*** Opening Listed entries ***

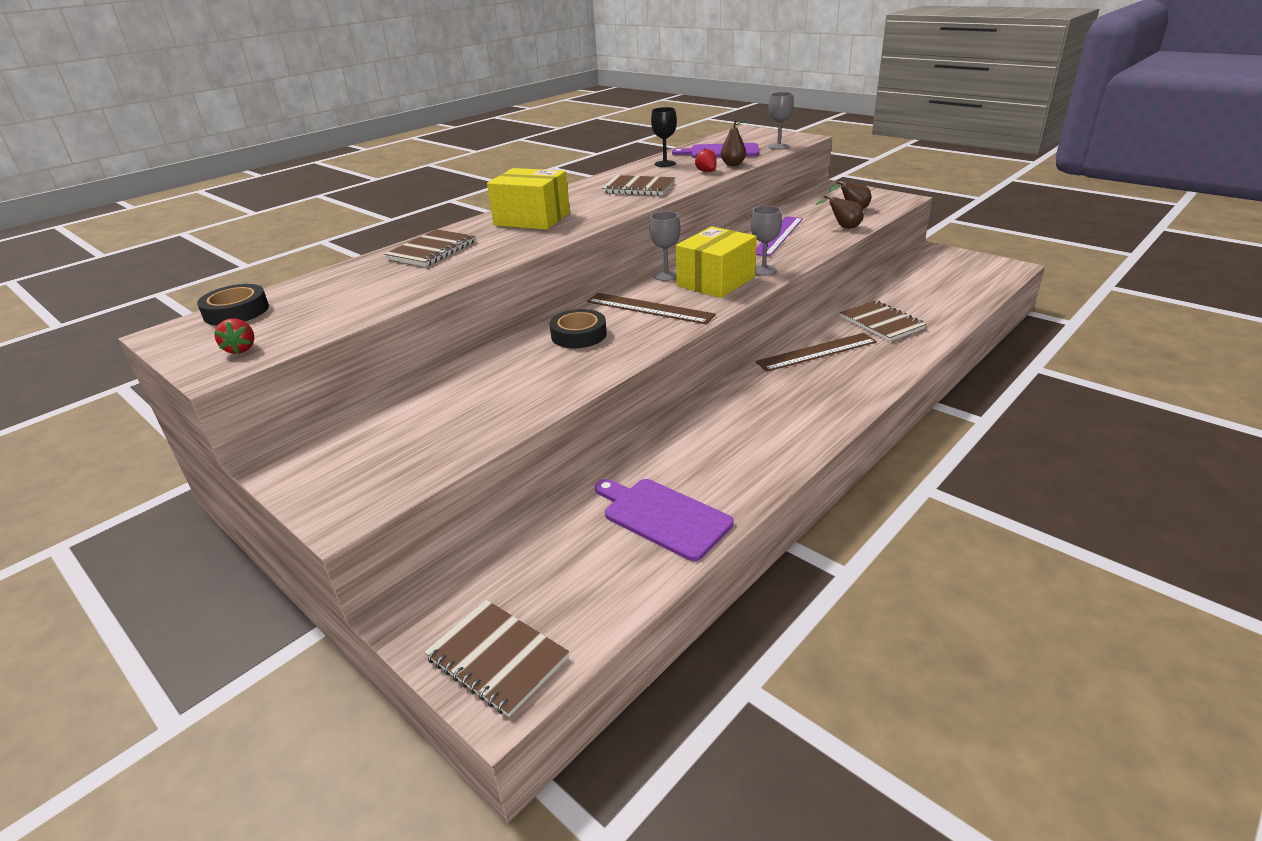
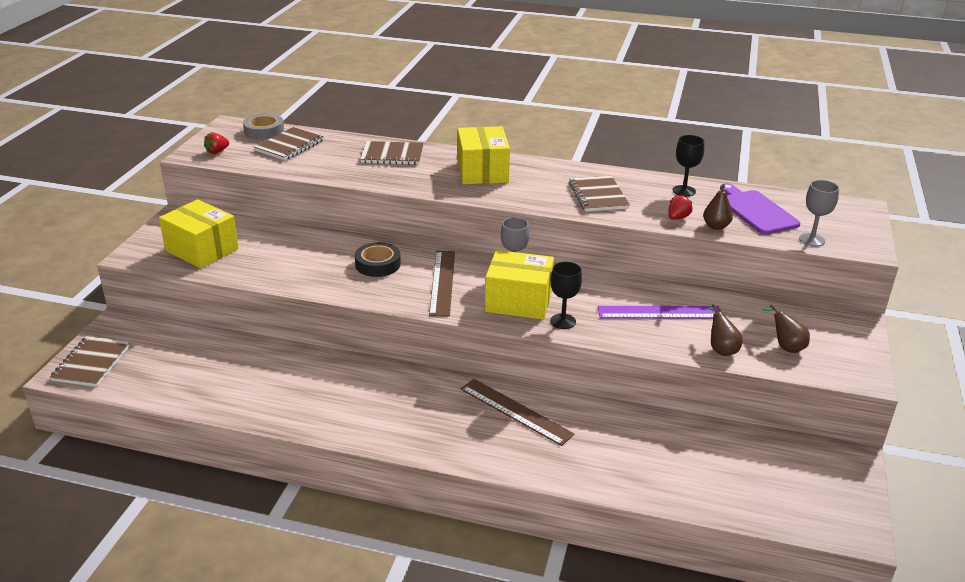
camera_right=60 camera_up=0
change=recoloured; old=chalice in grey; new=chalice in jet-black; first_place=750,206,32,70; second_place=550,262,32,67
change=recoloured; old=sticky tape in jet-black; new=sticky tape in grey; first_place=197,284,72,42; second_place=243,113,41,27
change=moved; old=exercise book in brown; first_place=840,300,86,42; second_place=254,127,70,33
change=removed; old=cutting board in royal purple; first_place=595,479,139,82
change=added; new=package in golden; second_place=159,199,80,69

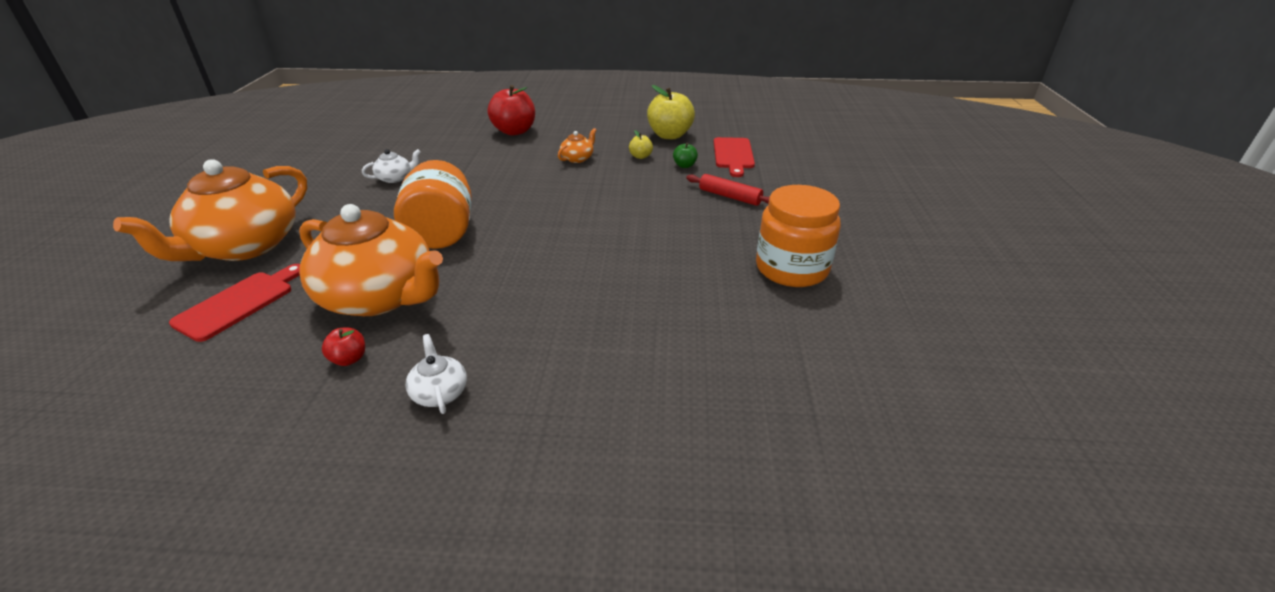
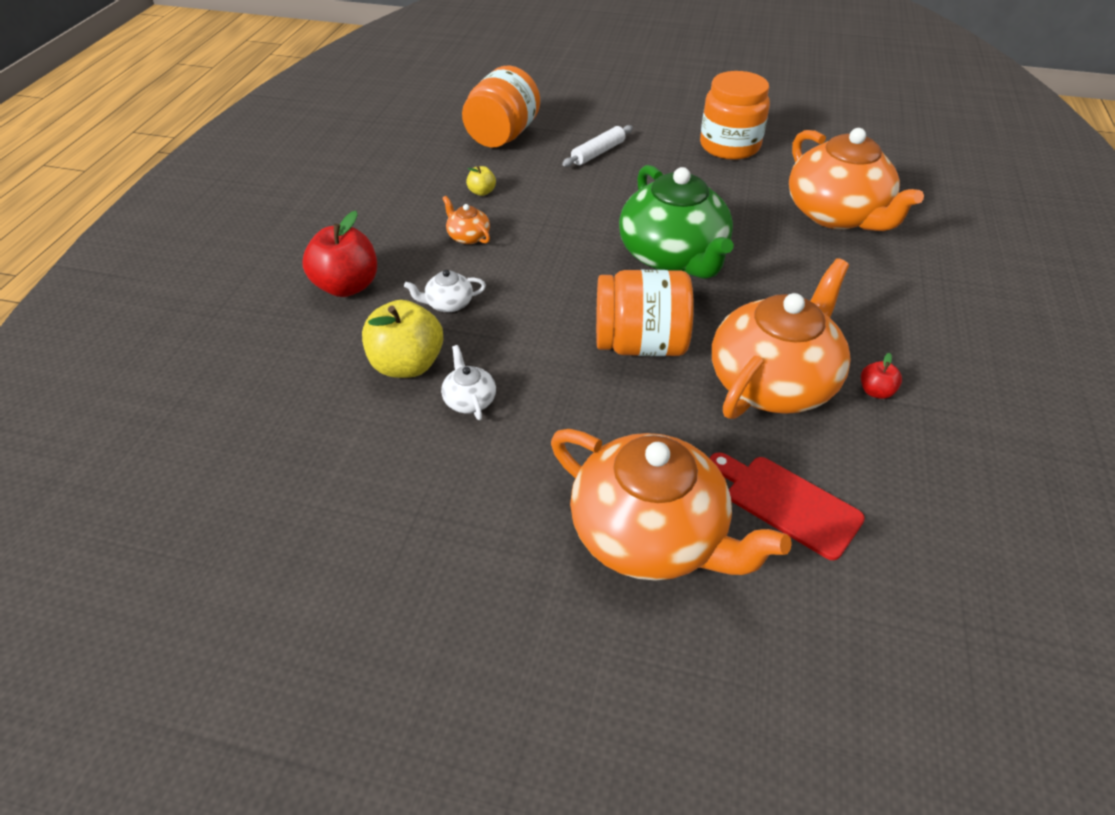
camera_right=-80 camera_up=10
change=moved; old=toy apple in golden; first_place=647,85,48,54; second_place=362,300,81,78
change=replaced; old=cutting board in red; new=jar in orange; first_place=714,137,41,40; second_place=462,65,78,82
change=removed; old=toy apple in leaf-green; first_place=673,143,25,25
change=recoloured; old=dough roller in red; new=dough roller in snow-white; first_place=686,174,83,32; second_place=562,125,71,42
change=moved; old=teapot in snow-white; first_place=406,334,61,80; second_place=404,270,82,42
change=added; new=teapot in orange; second_place=789,128,135,103
change=added; new=teapot in leaf-green; second_place=619,165,115,114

*** Closing Listed entries ***

Your assignment
What you return should match the material line for line, with the images removed.

Answer to this exercise
camera_right=60 camera_up=0
change=recoloured; old=chalice in grey; new=chalice in jet-black; first_place=750,206,32,70; second_place=550,262,32,67
change=recoloured; old=sticky tape in jet-black; new=sticky tape in grey; first_place=197,284,72,42; second_place=243,113,41,27
change=moved; old=exercise book in brown; first_place=840,300,86,42; second_place=254,127,70,33
change=removed; old=cutting board in royal purple; first_place=595,479,139,82
change=added; new=package in golden; second_place=159,199,80,69

camera_right=-80 camera_up=10
change=moved; old=toy apple in golden; first_place=647,85,48,54; second_place=362,300,81,78
change=replaced; old=cutting board in red; new=jar in orange; first_place=714,137,41,40; second_place=462,65,78,82
change=removed; old=toy apple in leaf-green; first_place=673,143,25,25
change=recoloured; old=dough roller in red; new=dough roller in snow-white; first_place=686,174,83,32; second_place=562,125,71,42
change=moved; old=teapot in snow-white; first_place=406,334,61,80; second_place=404,270,82,42
change=added; new=teapot in orange; second_place=789,128,135,103
change=added; new=teapot in leaf-green; second_place=619,165,115,114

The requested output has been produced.